▶ _Required work_: Please repeat the listing exactly, starting at its first line and stopping after the line that contains "none -> purple cone C3 level 2".

#### Information given ####

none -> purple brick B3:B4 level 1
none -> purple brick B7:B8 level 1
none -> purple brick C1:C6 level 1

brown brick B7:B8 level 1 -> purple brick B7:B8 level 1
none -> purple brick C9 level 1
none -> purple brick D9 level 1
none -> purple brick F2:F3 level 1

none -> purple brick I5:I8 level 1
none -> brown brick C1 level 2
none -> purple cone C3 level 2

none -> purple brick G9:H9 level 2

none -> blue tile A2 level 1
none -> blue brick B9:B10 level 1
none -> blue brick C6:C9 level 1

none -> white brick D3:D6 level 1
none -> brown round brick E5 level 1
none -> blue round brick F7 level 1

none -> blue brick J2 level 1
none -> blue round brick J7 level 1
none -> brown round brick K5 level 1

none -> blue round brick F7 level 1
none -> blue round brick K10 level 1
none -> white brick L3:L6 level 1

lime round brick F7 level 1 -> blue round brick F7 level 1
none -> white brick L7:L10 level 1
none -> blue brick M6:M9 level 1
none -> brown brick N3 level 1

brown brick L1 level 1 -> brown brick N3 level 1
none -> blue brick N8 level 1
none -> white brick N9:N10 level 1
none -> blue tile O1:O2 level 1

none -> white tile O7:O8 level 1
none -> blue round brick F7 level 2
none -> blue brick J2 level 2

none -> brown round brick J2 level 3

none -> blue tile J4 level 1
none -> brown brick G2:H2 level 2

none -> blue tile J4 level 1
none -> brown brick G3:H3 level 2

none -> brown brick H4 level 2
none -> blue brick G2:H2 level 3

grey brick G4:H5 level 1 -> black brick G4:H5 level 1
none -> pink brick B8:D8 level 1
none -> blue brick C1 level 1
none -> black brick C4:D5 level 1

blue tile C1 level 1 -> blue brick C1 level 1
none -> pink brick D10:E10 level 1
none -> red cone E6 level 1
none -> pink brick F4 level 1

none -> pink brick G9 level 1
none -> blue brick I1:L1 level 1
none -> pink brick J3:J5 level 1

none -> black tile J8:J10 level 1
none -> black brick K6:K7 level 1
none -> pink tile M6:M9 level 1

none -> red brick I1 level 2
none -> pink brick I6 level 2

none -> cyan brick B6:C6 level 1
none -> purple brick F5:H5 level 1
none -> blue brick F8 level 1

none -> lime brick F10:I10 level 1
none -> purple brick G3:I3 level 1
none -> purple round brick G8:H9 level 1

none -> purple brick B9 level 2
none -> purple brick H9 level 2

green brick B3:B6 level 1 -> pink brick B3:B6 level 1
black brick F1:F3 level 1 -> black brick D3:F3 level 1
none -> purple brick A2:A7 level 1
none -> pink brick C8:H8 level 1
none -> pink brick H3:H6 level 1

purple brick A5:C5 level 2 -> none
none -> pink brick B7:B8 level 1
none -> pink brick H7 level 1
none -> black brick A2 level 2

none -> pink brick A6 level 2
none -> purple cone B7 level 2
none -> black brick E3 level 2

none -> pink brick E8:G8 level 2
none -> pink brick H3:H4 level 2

####

▶ _Written solution_:
none -> purple brick B3:B4 level 1
none -> purple brick B7:B8 level 1
none -> purple brick C1:C6 level 1

brown brick B7:B8 level 1 -> purple brick B7:B8 level 1
none -> purple brick C9 level 1
none -> purple brick D9 level 1
none -> purple brick F2:F3 level 1

none -> purple brick I5:I8 level 1
none -> brown brick C1 level 2
none -> purple cone C3 level 2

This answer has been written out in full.